◆ TASK ITEM:
Set down each entry exactly; omit images.

◆ DATA EXCERPTS:

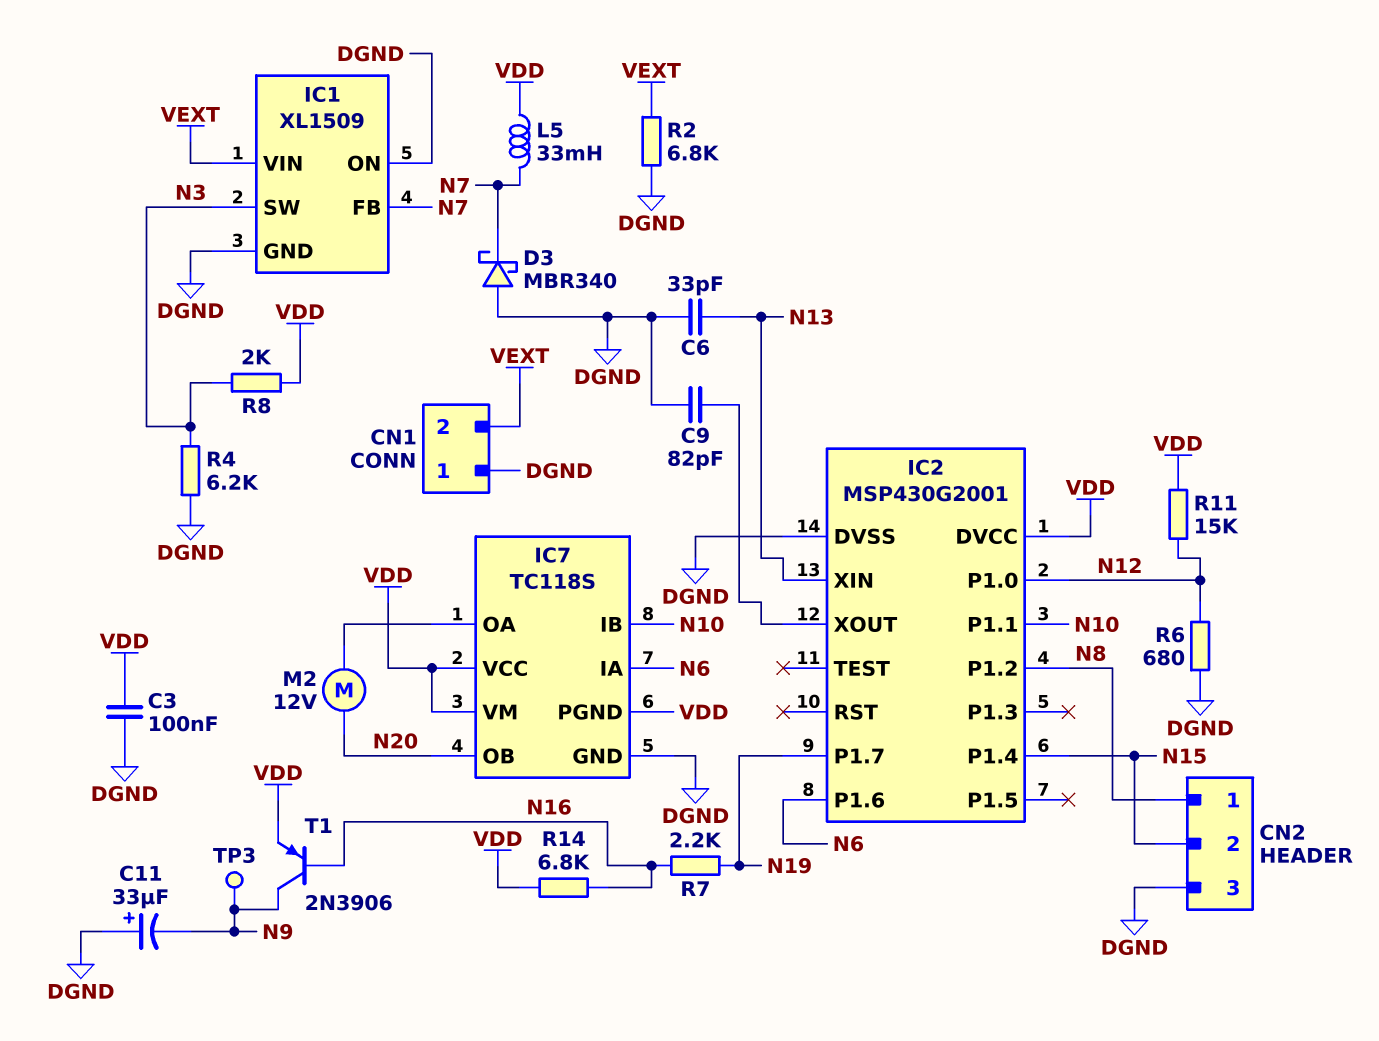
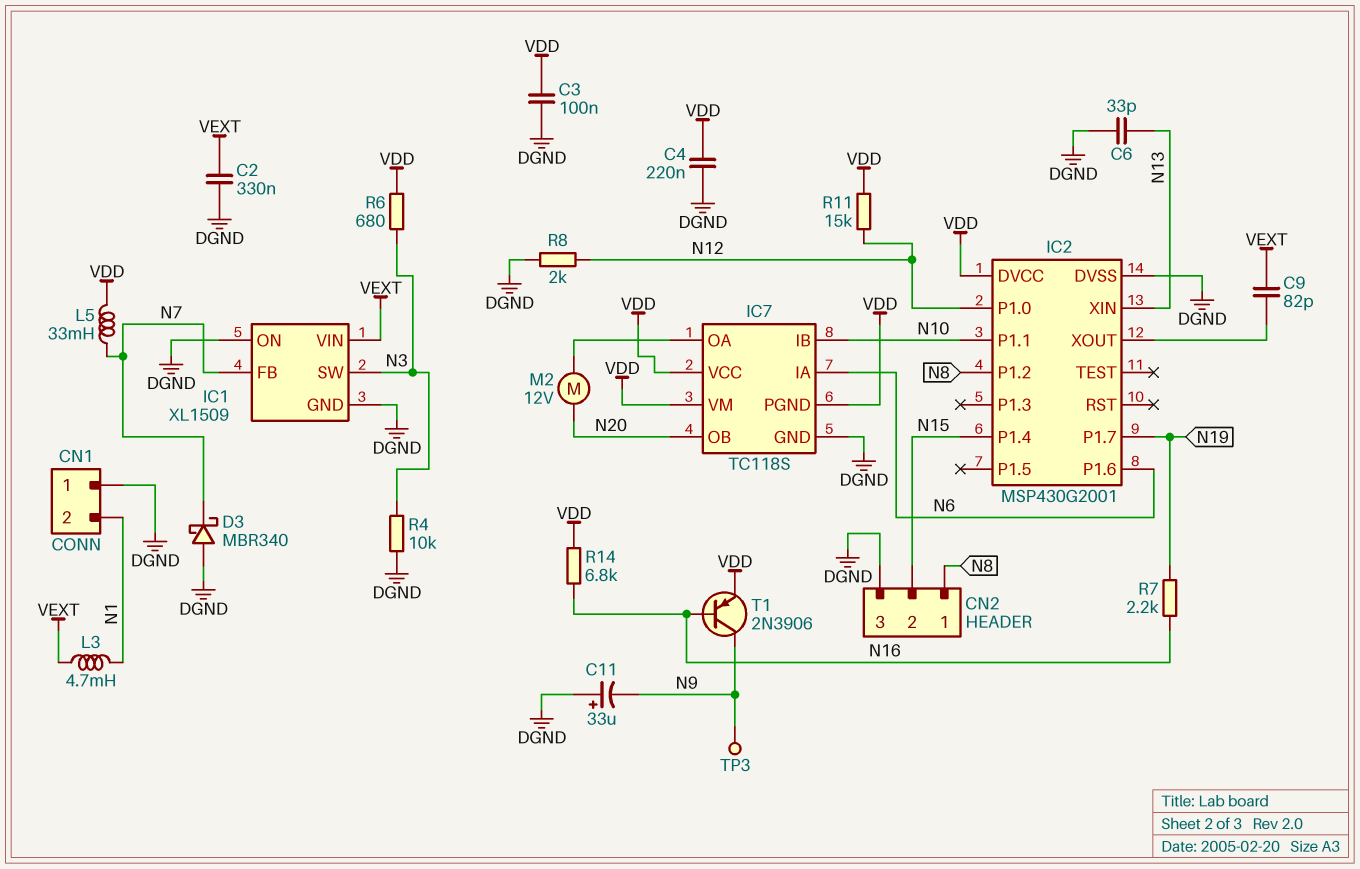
C2: none -> 330nF (DGND, VEXT)
C4: none -> 220nF (DGND, VDD)
C9: 82pF (DGND, IC2/XOUT) -> 82pF (IC2/XOUT, VEXT)
CN1 pin 2: VEXT -> N1
L3: none -> 4.7mH (N1, VEXT)
R2: 6.8k (DGND, VEXT) -> none
R4: 6.2k (DGND, N3) -> 10k (DGND, N3)
R6: 680 (DGND, N12) -> 680 (N3, VDD)
R8: 2k (N3, VDD) -> 2k (DGND, N12)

◆ TASK OUTPUT:
C2: none -> 330nF (DGND, VEXT)
C4: none -> 220nF (DGND, VDD)
C9: 82pF (DGND, IC2/XOUT) -> 82pF (IC2/XOUT, VEXT)
CN1 pin 2: VEXT -> N1
L3: none -> 4.7mH (N1, VEXT)
R2: 6.8k (DGND, VEXT) -> none
R4: 6.2k (DGND, N3) -> 10k (DGND, N3)
R6: 680 (DGND, N12) -> 680 (N3, VDD)
R8: 2k (N3, VDD) -> 2k (DGND, N12)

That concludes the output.